Saved entries:
--
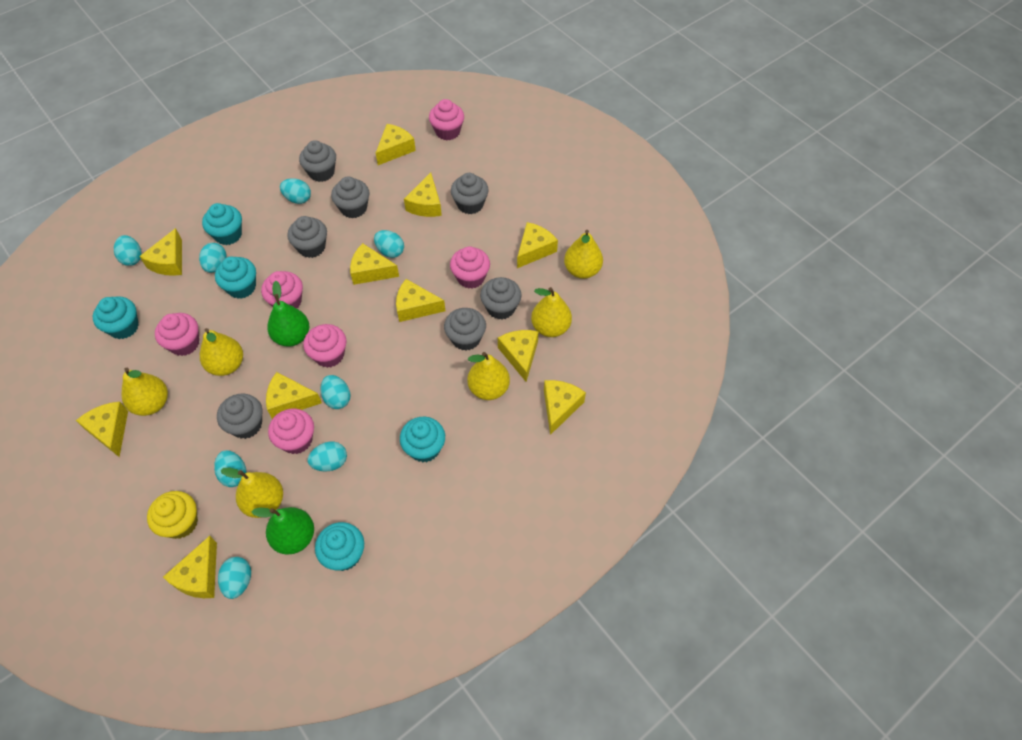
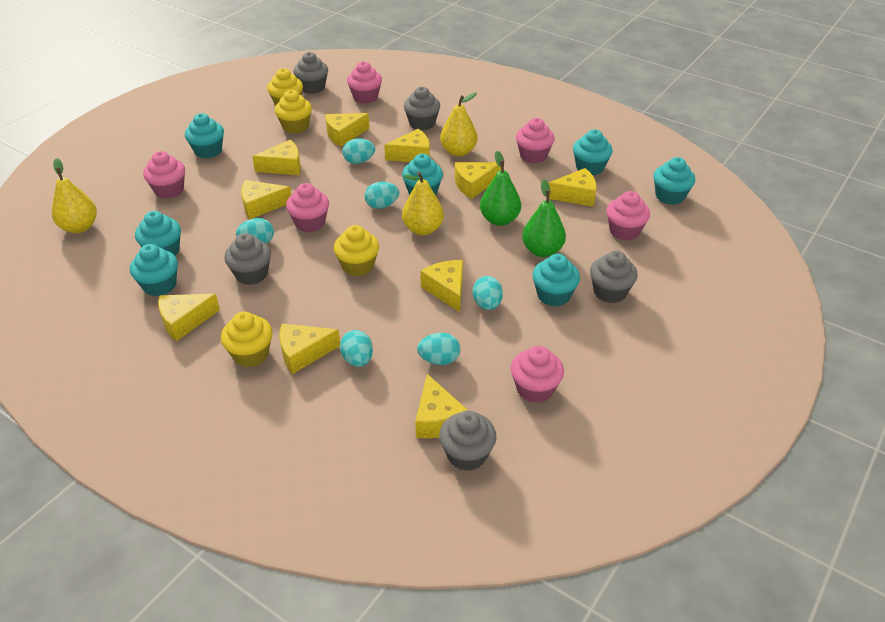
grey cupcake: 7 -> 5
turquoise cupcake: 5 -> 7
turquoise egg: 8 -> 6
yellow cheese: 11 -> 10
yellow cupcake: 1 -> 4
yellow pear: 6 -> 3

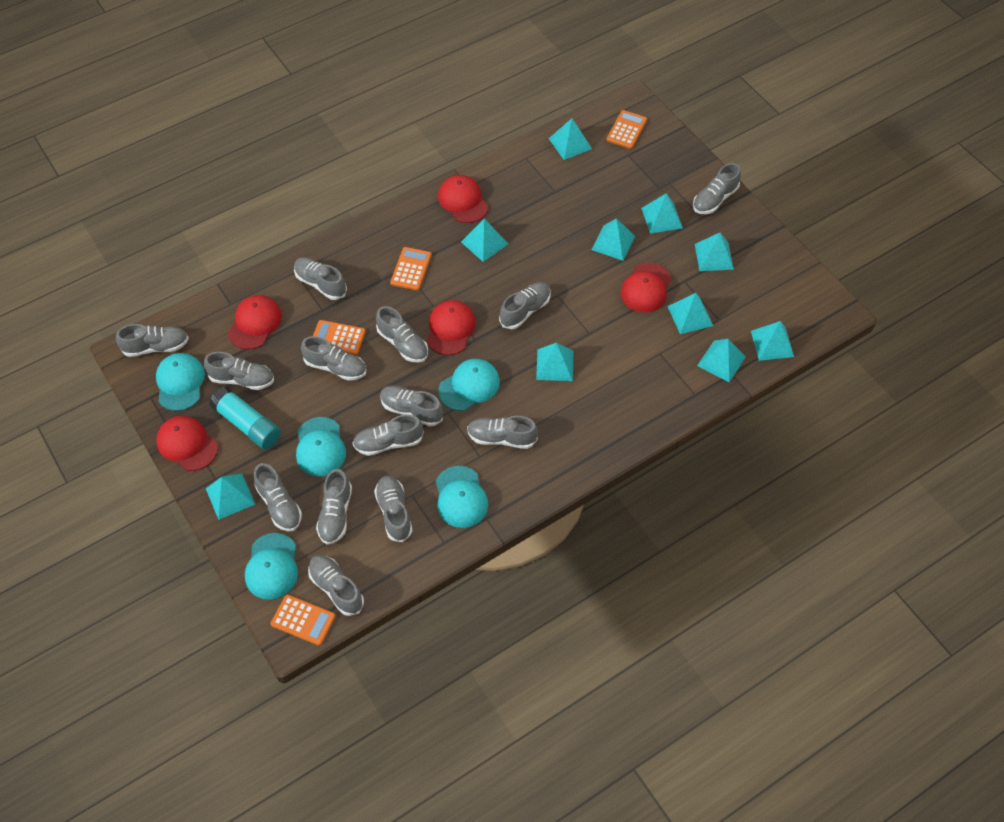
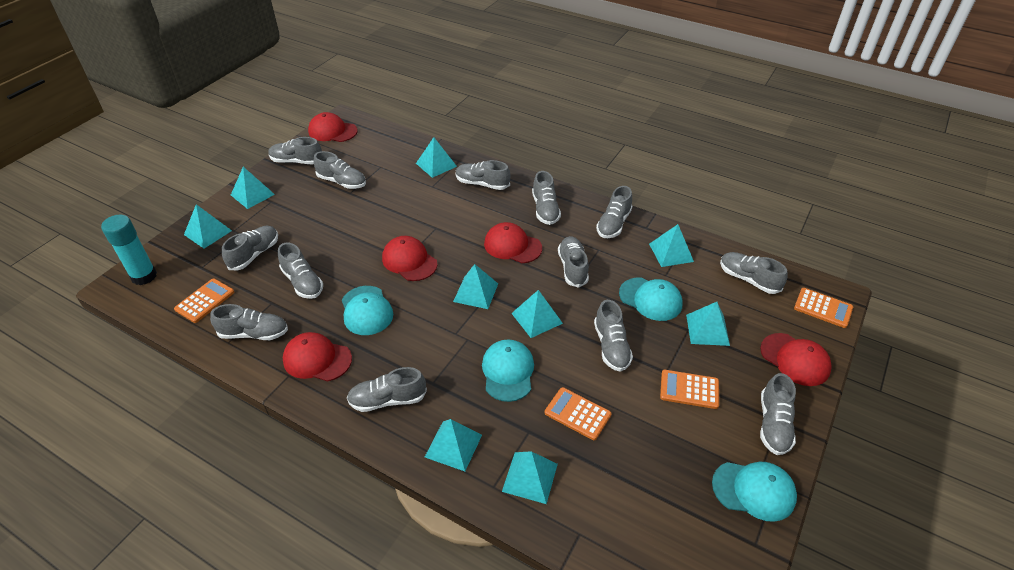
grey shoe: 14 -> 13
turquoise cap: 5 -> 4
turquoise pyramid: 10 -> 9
--
> _Directions_
Your task is to reproduce exactly the lines that begin with the one containing "grey shoe: 14 -> 13" and continue to the end of the data, both ends included.

> _Answer space_
grey shoe: 14 -> 13
turquoise cap: 5 -> 4
turquoise pyramid: 10 -> 9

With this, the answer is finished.